> **TASK INSTRUCTIONS**: Give back, word for word, the line that contains "U10: AND 74LS08" and all lines after it in the material, through the last; please include only these.

────

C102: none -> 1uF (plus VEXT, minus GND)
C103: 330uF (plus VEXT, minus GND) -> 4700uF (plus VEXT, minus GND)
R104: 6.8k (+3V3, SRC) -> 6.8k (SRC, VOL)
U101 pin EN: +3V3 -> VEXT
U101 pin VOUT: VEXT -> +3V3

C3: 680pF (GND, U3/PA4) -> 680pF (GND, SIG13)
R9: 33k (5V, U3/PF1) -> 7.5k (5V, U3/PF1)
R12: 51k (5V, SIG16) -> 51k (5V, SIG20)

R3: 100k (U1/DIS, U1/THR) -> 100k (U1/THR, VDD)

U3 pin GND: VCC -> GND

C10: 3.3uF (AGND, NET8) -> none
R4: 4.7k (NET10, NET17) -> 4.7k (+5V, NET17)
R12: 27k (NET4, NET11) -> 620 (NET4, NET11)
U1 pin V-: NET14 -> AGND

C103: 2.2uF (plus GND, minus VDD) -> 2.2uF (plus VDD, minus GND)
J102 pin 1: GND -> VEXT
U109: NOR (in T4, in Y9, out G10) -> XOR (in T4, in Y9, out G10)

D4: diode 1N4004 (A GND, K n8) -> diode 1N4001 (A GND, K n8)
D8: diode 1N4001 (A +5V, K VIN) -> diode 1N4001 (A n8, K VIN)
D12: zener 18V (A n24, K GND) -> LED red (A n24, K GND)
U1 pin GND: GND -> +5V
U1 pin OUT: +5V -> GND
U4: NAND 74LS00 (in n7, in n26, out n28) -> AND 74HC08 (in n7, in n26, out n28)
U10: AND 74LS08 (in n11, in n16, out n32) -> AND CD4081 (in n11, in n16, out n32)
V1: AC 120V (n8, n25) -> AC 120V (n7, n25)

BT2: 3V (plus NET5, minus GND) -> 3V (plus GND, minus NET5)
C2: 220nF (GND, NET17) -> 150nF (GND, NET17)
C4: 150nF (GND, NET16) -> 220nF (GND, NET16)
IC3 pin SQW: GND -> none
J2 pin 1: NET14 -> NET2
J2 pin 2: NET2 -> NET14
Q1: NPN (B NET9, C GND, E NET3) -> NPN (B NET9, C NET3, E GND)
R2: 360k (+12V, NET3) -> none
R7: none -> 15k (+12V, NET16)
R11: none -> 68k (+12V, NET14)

────

> **SOLVED EXERCISE**:
U10: AND 74LS08 (in n11, in n16, out n32) -> AND CD4081 (in n11, in n16, out n32)
V1: AC 120V (n8, n25) -> AC 120V (n7, n25)

BT2: 3V (plus NET5, minus GND) -> 3V (plus GND, minus NET5)
C2: 220nF (GND, NET17) -> 150nF (GND, NET17)
C4: 150nF (GND, NET16) -> 220nF (GND, NET16)
IC3 pin SQW: GND -> none
J2 pin 1: NET14 -> NET2
J2 pin 2: NET2 -> NET14
Q1: NPN (B NET9, C GND, E NET3) -> NPN (B NET9, C NET3, E GND)
R2: 360k (+12V, NET3) -> none
R7: none -> 15k (+12V, NET16)
R11: none -> 68k (+12V, NET14)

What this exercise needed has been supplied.